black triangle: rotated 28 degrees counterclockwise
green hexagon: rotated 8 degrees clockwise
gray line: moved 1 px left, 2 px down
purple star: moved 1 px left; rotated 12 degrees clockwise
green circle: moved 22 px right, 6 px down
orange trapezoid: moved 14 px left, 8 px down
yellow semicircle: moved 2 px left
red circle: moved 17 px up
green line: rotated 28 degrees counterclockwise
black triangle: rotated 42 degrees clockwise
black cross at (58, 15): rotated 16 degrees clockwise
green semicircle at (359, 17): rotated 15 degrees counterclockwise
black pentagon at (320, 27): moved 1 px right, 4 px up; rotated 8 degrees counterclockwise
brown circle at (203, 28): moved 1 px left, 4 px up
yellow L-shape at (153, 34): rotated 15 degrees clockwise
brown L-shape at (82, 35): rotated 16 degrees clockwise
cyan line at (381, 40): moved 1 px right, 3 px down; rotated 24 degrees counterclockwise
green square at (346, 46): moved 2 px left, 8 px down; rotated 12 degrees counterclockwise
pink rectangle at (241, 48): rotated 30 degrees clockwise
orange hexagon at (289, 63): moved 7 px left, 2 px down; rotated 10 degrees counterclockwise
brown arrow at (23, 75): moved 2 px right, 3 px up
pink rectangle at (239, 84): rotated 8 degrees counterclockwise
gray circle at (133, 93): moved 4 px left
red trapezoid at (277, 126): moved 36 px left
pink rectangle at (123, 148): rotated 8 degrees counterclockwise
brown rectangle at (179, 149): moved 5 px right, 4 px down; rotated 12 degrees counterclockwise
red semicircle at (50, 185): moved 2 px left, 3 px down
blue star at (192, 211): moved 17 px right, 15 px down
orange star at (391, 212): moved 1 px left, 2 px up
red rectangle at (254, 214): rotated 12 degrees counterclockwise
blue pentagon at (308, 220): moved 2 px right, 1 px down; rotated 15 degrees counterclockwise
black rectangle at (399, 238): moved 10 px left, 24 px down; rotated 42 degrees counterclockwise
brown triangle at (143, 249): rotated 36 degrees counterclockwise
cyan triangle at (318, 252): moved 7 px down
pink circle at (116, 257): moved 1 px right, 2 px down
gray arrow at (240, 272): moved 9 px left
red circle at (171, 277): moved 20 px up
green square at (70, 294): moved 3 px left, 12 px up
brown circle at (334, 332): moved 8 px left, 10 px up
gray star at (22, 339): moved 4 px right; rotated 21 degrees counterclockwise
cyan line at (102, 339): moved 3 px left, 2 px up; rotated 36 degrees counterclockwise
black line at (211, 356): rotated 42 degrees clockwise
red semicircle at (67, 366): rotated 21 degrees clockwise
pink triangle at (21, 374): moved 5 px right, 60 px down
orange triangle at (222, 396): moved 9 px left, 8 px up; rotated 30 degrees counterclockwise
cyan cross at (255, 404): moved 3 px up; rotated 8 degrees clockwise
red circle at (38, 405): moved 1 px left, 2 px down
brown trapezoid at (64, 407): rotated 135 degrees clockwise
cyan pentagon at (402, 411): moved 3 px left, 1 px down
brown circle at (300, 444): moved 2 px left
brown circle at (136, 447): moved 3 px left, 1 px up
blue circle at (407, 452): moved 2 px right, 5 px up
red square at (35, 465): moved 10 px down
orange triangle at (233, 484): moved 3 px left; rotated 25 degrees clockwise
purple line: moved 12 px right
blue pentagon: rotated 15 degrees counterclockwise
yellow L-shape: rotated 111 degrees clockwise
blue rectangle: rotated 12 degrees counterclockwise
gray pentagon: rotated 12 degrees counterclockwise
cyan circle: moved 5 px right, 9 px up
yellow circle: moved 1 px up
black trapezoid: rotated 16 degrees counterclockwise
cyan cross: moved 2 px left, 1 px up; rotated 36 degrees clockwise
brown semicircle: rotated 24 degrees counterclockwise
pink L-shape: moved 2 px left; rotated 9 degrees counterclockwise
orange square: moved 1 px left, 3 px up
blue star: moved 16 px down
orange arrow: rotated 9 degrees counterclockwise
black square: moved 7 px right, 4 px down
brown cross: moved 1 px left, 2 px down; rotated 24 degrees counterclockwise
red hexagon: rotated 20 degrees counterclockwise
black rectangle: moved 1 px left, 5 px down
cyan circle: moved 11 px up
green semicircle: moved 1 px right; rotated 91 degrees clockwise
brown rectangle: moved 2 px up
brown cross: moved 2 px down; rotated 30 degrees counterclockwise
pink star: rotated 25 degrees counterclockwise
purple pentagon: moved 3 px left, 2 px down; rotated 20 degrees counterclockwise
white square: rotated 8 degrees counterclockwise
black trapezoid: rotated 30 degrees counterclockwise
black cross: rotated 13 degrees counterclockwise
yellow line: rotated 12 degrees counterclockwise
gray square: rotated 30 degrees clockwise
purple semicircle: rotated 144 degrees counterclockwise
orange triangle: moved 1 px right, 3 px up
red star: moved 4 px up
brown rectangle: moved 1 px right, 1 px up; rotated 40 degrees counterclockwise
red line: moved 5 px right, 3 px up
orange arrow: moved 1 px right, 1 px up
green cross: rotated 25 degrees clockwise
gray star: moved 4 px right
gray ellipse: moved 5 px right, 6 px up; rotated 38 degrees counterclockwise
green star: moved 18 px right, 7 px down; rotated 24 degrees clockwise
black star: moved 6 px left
◆ ◆ ◆ ◆ ◆ ◆ ◆
WORK INSTRUCTIONS
Copy out every line of the data above word for word, keeping the original order.

REPLY
black triangle: rotated 28 degrees counterclockwise
green hexagon: rotated 8 degrees clockwise
gray line: moved 1 px left, 2 px down
purple star: moved 1 px left; rotated 12 degrees clockwise
green circle: moved 22 px right, 6 px down
orange trapezoid: moved 14 px left, 8 px down
yellow semicircle: moved 2 px left
red circle: moved 17 px up
green line: rotated 28 degrees counterclockwise
black triangle: rotated 42 degrees clockwise
black cross at (58, 15): rotated 16 degrees clockwise
green semicircle at (359, 17): rotated 15 degrees counterclockwise
black pentagon at (320, 27): moved 1 px right, 4 px up; rotated 8 degrees counterclockwise
brown circle at (203, 28): moved 1 px left, 4 px up
yellow L-shape at (153, 34): rotated 15 degrees clockwise
brown L-shape at (82, 35): rotated 16 degrees clockwise
cyan line at (381, 40): moved 1 px right, 3 px down; rotated 24 degrees counterclockwise
green square at (346, 46): moved 2 px left, 8 px down; rotated 12 degrees counterclockwise
pink rectangle at (241, 48): rotated 30 degrees clockwise
orange hexagon at (289, 63): moved 7 px left, 2 px down; rotated 10 degrees counterclockwise
brown arrow at (23, 75): moved 2 px right, 3 px up
pink rectangle at (239, 84): rotated 8 degrees counterclockwise
gray circle at (133, 93): moved 4 px left
red trapezoid at (277, 126): moved 36 px left
pink rectangle at (123, 148): rotated 8 degrees counterclockwise
brown rectangle at (179, 149): moved 5 px right, 4 px down; rotated 12 degrees counterclockwise
red semicircle at (50, 185): moved 2 px left, 3 px down
blue star at (192, 211): moved 17 px right, 15 px down
orange star at (391, 212): moved 1 px left, 2 px up
red rectangle at (254, 214): rotated 12 degrees counterclockwise
blue pentagon at (308, 220): moved 2 px right, 1 px down; rotated 15 degrees counterclockwise
black rectangle at (399, 238): moved 10 px left, 24 px down; rotated 42 degrees counterclockwise
brown triangle at (143, 249): rotated 36 degrees counterclockwise
cyan triangle at (318, 252): moved 7 px down
pink circle at (116, 257): moved 1 px right, 2 px down
gray arrow at (240, 272): moved 9 px left
red circle at (171, 277): moved 20 px up
green square at (70, 294): moved 3 px left, 12 px up
brown circle at (334, 332): moved 8 px left, 10 px up
gray star at (22, 339): moved 4 px right; rotated 21 degrees counterclockwise
cyan line at (102, 339): moved 3 px left, 2 px up; rotated 36 degrees counterclockwise
black line at (211, 356): rotated 42 degrees clockwise
red semicircle at (67, 366): rotated 21 degrees clockwise
pink triangle at (21, 374): moved 5 px right, 60 px down
orange triangle at (222, 396): moved 9 px left, 8 px up; rotated 30 degrees counterclockwise
cyan cross at (255, 404): moved 3 px up; rotated 8 degrees clockwise
red circle at (38, 405): moved 1 px left, 2 px down
brown trapezoid at (64, 407): rotated 135 degrees clockwise
cyan pentagon at (402, 411): moved 3 px left, 1 px down
brown circle at (300, 444): moved 2 px left
brown circle at (136, 447): moved 3 px left, 1 px up
blue circle at (407, 452): moved 2 px right, 5 px up
red square at (35, 465): moved 10 px down
orange triangle at (233, 484): moved 3 px left; rotated 25 degrees clockwise
purple line: moved 12 px right
blue pentagon: rotated 15 degrees counterclockwise
yellow L-shape: rotated 111 degrees clockwise
blue rectangle: rotated 12 degrees counterclockwise
gray pentagon: rotated 12 degrees counterclockwise
cyan circle: moved 5 px right, 9 px up
yellow circle: moved 1 px up
black trapezoid: rotated 16 degrees counterclockwise
cyan cross: moved 2 px left, 1 px up; rotated 36 degrees clockwise
brown semicircle: rotated 24 degrees counterclockwise
pink L-shape: moved 2 px left; rotated 9 degrees counterclockwise
orange square: moved 1 px left, 3 px up
blue star: moved 16 px down
orange arrow: rotated 9 degrees counterclockwise
black square: moved 7 px right, 4 px down
brown cross: moved 1 px left, 2 px down; rotated 24 degrees counterclockwise
red hexagon: rotated 20 degrees counterclockwise
black rectangle: moved 1 px left, 5 px down
cyan circle: moved 11 px up
green semicircle: moved 1 px right; rotated 91 degrees clockwise
brown rectangle: moved 2 px up
brown cross: moved 2 px down; rotated 30 degrees counterclockwise
pink star: rotated 25 degrees counterclockwise
purple pentagon: moved 3 px left, 2 px down; rotated 20 degrees counterclockwise
white square: rotated 8 degrees counterclockwise
black trapezoid: rotated 30 degrees counterclockwise
black cross: rotated 13 degrees counterclockwise
yellow line: rotated 12 degrees counterclockwise
gray square: rotated 30 degrees clockwise
purple semicircle: rotated 144 degrees counterclockwise
orange triangle: moved 1 px right, 3 px up
red star: moved 4 px up
brown rectangle: moved 1 px right, 1 px up; rotated 40 degrees counterclockwise
red line: moved 5 px right, 3 px up
orange arrow: moved 1 px right, 1 px up
green cross: rotated 25 degrees clockwise
gray star: moved 4 px right
gray ellipse: moved 5 px right, 6 px up; rotated 38 degrees counterclockwise
green star: moved 18 px right, 7 px down; rotated 24 degrees clockwise
black star: moved 6 px left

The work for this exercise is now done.